- _EXERCISE_
Please edit the lines starting at the first one and ending at the line containing "cyan L-shape: rotated", replacing "pink" with "magenta" and keeping everything else the same. Return only those lines.

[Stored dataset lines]
______________________________

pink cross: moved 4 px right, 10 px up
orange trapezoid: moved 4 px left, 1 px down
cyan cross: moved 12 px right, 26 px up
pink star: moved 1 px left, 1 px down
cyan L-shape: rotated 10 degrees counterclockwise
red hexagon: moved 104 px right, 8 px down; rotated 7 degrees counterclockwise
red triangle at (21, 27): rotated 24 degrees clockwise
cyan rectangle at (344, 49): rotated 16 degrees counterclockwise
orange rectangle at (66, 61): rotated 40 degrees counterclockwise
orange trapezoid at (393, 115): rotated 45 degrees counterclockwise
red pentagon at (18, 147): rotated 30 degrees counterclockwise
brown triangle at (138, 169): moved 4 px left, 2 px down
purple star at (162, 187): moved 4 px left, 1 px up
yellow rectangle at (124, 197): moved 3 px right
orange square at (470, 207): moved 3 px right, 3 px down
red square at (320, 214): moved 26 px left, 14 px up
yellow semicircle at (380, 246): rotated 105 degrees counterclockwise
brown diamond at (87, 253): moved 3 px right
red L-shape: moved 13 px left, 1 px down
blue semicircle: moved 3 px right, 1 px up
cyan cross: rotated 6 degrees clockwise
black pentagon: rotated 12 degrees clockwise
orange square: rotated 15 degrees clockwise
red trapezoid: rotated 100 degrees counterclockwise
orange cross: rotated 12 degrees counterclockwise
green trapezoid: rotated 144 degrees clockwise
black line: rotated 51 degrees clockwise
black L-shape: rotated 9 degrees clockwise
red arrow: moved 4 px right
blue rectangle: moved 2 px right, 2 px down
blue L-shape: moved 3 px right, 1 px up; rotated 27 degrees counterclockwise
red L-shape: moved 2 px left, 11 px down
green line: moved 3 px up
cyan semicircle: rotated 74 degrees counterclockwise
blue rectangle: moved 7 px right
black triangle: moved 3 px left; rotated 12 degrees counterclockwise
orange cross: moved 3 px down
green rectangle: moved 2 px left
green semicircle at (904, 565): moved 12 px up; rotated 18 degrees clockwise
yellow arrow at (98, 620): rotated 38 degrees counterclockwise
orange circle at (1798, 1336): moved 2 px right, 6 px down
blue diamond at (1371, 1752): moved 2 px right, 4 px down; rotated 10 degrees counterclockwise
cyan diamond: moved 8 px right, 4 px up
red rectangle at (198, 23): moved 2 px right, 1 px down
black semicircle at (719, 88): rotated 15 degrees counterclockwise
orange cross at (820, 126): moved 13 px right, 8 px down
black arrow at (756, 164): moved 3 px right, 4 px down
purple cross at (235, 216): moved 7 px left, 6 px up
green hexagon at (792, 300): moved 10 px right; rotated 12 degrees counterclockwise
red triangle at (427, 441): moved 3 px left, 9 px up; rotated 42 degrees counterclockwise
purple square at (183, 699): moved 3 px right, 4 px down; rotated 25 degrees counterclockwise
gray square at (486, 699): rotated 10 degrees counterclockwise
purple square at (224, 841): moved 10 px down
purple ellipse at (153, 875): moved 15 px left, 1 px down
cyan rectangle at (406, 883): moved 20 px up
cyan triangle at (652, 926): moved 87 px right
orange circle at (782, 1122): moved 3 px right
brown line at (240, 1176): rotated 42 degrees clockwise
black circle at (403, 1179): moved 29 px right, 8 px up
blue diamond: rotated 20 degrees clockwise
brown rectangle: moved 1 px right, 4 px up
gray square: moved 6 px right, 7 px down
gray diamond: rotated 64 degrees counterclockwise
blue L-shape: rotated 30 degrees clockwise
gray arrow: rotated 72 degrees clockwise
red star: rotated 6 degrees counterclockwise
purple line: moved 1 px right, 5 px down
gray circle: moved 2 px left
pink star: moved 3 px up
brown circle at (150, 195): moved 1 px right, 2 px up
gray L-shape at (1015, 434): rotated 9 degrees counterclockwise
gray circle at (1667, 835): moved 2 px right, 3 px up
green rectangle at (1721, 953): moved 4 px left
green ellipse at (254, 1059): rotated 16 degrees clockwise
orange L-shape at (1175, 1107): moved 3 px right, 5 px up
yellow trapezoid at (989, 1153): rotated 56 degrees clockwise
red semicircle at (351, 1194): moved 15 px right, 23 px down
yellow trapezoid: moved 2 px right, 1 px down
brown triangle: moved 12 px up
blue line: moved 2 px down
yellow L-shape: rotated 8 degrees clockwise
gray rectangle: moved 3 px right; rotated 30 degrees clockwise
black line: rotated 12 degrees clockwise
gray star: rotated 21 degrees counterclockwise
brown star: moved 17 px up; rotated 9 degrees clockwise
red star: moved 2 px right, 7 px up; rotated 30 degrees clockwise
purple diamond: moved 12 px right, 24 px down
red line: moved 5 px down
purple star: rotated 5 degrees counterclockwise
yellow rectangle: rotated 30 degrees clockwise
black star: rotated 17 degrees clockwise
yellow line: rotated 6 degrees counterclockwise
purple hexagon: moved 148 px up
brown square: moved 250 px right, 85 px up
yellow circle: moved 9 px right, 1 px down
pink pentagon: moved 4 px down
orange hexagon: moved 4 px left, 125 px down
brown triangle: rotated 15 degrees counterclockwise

______________________________

- _ANSWER TO THE TASK_
magenta cross: moved 4 px right, 10 px up
orange trapezoid: moved 4 px left, 1 px down
cyan cross: moved 12 px right, 26 px up
magenta star: moved 1 px left, 1 px down
cyan L-shape: rotated 10 degrees counterclockwise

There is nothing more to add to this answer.